What you need to do: Retype everything in the listing, leaving each line exactly as it is.

Data:
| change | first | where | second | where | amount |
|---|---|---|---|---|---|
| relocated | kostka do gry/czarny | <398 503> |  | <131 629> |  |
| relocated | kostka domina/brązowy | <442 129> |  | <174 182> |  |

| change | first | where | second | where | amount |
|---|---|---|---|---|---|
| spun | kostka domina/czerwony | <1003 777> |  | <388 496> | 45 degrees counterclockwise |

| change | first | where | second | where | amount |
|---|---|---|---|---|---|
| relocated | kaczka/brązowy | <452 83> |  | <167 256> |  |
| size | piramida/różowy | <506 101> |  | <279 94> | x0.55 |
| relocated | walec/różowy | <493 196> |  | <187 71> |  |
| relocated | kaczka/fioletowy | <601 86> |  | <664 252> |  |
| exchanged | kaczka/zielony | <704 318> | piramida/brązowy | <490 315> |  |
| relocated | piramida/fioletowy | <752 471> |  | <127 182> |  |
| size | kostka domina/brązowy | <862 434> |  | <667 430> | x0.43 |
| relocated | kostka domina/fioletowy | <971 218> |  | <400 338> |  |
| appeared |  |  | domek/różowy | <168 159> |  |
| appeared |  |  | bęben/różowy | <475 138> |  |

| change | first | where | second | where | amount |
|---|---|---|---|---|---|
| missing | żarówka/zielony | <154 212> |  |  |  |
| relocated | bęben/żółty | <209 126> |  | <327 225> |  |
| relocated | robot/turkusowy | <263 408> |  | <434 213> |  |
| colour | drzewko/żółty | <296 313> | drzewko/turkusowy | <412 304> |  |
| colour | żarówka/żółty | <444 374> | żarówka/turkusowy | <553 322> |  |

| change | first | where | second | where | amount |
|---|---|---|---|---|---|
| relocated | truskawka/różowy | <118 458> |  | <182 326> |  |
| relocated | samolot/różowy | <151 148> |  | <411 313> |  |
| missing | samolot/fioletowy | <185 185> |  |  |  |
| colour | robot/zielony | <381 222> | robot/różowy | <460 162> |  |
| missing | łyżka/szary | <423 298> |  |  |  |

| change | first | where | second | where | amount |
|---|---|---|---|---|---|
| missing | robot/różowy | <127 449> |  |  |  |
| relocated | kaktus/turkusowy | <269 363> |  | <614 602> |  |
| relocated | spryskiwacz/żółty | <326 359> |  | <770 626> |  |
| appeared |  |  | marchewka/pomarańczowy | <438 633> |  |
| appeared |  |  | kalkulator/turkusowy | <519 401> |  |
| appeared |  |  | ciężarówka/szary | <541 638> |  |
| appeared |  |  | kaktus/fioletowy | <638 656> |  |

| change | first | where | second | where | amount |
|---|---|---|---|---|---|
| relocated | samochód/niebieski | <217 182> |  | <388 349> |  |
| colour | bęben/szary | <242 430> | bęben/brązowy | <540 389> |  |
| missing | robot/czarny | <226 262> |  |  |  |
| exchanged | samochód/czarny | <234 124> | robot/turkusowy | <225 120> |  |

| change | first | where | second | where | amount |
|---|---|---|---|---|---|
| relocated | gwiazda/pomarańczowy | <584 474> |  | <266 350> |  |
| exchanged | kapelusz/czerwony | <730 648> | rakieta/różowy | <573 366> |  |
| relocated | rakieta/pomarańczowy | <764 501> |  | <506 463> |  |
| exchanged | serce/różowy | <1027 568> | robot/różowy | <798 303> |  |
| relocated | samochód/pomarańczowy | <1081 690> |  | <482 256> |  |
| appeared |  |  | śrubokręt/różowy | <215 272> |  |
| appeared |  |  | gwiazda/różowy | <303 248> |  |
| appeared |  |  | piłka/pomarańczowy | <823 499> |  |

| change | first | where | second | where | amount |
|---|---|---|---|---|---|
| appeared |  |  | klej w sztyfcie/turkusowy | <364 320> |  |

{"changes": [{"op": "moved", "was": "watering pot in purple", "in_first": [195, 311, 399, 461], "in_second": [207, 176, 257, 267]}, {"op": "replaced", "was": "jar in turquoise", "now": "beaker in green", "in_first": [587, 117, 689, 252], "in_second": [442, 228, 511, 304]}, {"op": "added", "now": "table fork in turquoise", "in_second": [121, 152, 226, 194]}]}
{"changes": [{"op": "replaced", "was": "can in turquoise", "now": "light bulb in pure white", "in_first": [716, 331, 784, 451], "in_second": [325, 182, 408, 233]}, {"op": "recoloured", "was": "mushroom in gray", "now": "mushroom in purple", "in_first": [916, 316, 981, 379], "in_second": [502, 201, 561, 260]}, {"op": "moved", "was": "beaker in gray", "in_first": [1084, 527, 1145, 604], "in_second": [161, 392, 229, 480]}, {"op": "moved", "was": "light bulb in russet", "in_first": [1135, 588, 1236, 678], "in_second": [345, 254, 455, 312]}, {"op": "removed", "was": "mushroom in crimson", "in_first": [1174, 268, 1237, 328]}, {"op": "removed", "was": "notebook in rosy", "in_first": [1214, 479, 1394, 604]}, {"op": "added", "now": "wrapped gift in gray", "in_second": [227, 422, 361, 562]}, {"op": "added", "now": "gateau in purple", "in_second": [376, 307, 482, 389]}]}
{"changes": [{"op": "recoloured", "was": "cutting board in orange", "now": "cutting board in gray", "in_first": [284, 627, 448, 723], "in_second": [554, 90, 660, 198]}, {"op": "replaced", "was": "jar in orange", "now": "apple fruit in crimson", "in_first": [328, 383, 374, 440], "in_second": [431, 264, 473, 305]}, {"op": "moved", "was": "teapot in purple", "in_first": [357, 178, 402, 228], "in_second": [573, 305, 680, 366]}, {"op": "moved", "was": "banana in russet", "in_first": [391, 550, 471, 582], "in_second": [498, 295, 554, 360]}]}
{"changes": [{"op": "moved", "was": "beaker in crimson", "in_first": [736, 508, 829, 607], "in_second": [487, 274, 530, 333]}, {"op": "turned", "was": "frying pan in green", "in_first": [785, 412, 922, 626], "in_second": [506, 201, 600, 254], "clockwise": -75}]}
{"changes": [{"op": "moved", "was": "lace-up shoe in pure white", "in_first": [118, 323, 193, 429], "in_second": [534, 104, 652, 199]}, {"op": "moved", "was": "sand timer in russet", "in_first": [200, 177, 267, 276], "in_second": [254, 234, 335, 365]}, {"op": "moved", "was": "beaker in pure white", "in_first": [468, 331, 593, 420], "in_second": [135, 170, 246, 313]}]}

Solution for this task:
| change | first | where | second | where | amount |
|---|---|---|---|---|---|
| relocated | kostka do gry/czarny | <398 503> |  | <131 629> |  |
| relocated | kostka domina/brązowy | <442 129> |  | <174 182> |  |

| change | first | where | second | where | amount |
|---|---|---|---|---|---|
| spun | kostka domina/czerwony | <1003 777> |  | <388 496> | 45 degrees counterclockwise |

| change | first | where | second | where | amount |
|---|---|---|---|---|---|
| relocated | kaczka/brązowy | <452 83> |  | <167 256> |  |
| size | piramida/różowy | <506 101> |  | <279 94> | x0.55 |
| relocated | walec/różowy | <493 196> |  | <187 71> |  |
| relocated | kaczka/fioletowy | <601 86> |  | <664 252> |  |
| exchanged | kaczka/zielony | <704 318> | piramida/brązowy | <490 315> |  |
| relocated | piramida/fioletowy | <752 471> |  | <127 182> |  |
| size | kostka domina/brązowy | <862 434> |  | <667 430> | x0.43 |
| relocated | kostka domina/fioletowy | <971 218> |  | <400 338> |  |
| appeared |  |  | domek/różowy | <168 159> |  |
| appeared |  |  | bęben/różowy | <475 138> |  |

| change | first | where | second | where | amount |
|---|---|---|---|---|---|
| missing | żarówka/zielony | <154 212> |  |  |  |
| relocated | bęben/żółty | <209 126> |  | <327 225> |  |
| relocated | robot/turkusowy | <263 408> |  | <434 213> |  |
| colour | drzewko/żółty | <296 313> | drzewko/turkusowy | <412 304> |  |
| colour | żarówka/żółty | <444 374> | żarówka/turkusowy | <553 322> |  |

| change | first | where | second | where | amount |
|---|---|---|---|---|---|
| relocated | truskawka/różowy | <118 458> |  | <182 326> |  |
| relocated | samolot/różowy | <151 148> |  | <411 313> |  |
| missing | samolot/fioletowy | <185 185> |  |  |  |
| colour | robot/zielony | <381 222> | robot/różowy | <460 162> |  |
| missing | łyżka/szary | <423 298> |  |  |  |

| change | first | where | second | where | amount |
|---|---|---|---|---|---|
| missing | robot/różowy | <127 449> |  |  |  |
| relocated | kaktus/turkusowy | <269 363> |  | <614 602> |  |
| relocated | spryskiwacz/żółty | <326 359> |  | <770 626> |  |
| appeared |  |  | marchewka/pomarańczowy | <438 633> |  |
| appeared |  |  | kalkulator/turkusowy | <519 401> |  |
| appeared |  |  | ciężarówka/szary | <541 638> |  |
| appeared |  |  | kaktus/fioletowy | <638 656> |  |

| change | first | where | second | where | amount |
|---|---|---|---|---|---|
| relocated | samochód/niebieski | <217 182> |  | <388 349> |  |
| colour | bęben/szary | <242 430> | bęben/brązowy | <540 389> |  |
| missing | robot/czarny | <226 262> |  |  |  |
| exchanged | samochód/czarny | <234 124> | robot/turkusowy | <225 120> |  |

| change | first | where | second | where | amount |
|---|---|---|---|---|---|
| relocated | gwiazda/pomarańczowy | <584 474> |  | <266 350> |  |
| exchanged | kapelusz/czerwony | <730 648> | rakieta/różowy | <573 366> |  |
| relocated | rakieta/pomarańczowy | <764 501> |  | <506 463> |  |
| exchanged | serce/różowy | <1027 568> | robot/różowy | <798 303> |  |
| relocated | samochód/pomarańczowy | <1081 690> |  | <482 256> |  |
| appeared |  |  | śrubokręt/różowy | <215 272> |  |
| appeared |  |  | gwiazda/różowy | <303 248> |  |
| appeared |  |  | piłka/pomarańczowy | <823 499> |  |

| change | first | where | second | where | amount |
|---|---|---|---|---|---|
| appeared |  |  | klej w sztyfcie/turkusowy | <364 320> |  |

{"changes": [{"op": "moved", "was": "watering pot in purple", "in_first": [195, 311, 399, 461], "in_second": [207, 176, 257, 267]}, {"op": "replaced", "was": "jar in turquoise", "now": "beaker in green", "in_first": [587, 117, 689, 252], "in_second": [442, 228, 511, 304]}, {"op": "added", "now": "table fork in turquoise", "in_second": [121, 152, 226, 194]}]}
{"changes": [{"op": "replaced", "was": "can in turquoise", "now": "light bulb in pure white", "in_first": [716, 331, 784, 451], "in_second": [325, 182, 408, 233]}, {"op": "recoloured", "was": "mushroom in gray", "now": "mushroom in purple", "in_first": [916, 316, 981, 379], "in_second": [502, 201, 561, 260]}, {"op": "moved", "was": "beaker in gray", "in_first": [1084, 527, 1145, 604], "in_second": [161, 392, 229, 480]}, {"op": "moved", "was": "light bulb in russet", "in_first": [1135, 588, 1236, 678], "in_second": [345, 254, 455, 312]}, {"op": "removed", "was": "mushroom in crimson", "in_first": [1174, 268, 1237, 328]}, {"op": "removed", "was": "notebook in rosy", "in_first": [1214, 479, 1394, 604]}, {"op": "added", "now": "wrapped gift in gray", "in_second": [227, 422, 361, 562]}, {"op": "added", "now": "gateau in purple", "in_second": [376, 307, 482, 389]}]}
{"changes": [{"op": "recoloured", "was": "cutting board in orange", "now": "cutting board in gray", "in_first": [284, 627, 448, 723], "in_second": [554, 90, 660, 198]}, {"op": "replaced", "was": "jar in orange", "now": "apple fruit in crimson", "in_first": [328, 383, 374, 440], "in_second": [431, 264, 473, 305]}, {"op": "moved", "was": "teapot in purple", "in_first": [357, 178, 402, 228], "in_second": [573, 305, 680, 366]}, {"op": "moved", "was": "banana in russet", "in_first": [391, 550, 471, 582], "in_second": [498, 295, 554, 360]}]}
{"changes": [{"op": "moved", "was": "beaker in crimson", "in_first": [736, 508, 829, 607], "in_second": [487, 274, 530, 333]}, {"op": "turned", "was": "frying pan in green", "in_first": [785, 412, 922, 626], "in_second": [506, 201, 600, 254], "clockwise": -75}]}
{"changes": [{"op": "moved", "was": "lace-up shoe in pure white", "in_first": [118, 323, 193, 429], "in_second": [534, 104, 652, 199]}, {"op": "moved", "was": "sand timer in russet", "in_first": [200, 177, 267, 276], "in_second": [254, 234, 335, 365]}, {"op": "moved", "was": "beaker in pure white", "in_first": [468, 331, 593, 420], "in_second": [135, 170, 246, 313]}]}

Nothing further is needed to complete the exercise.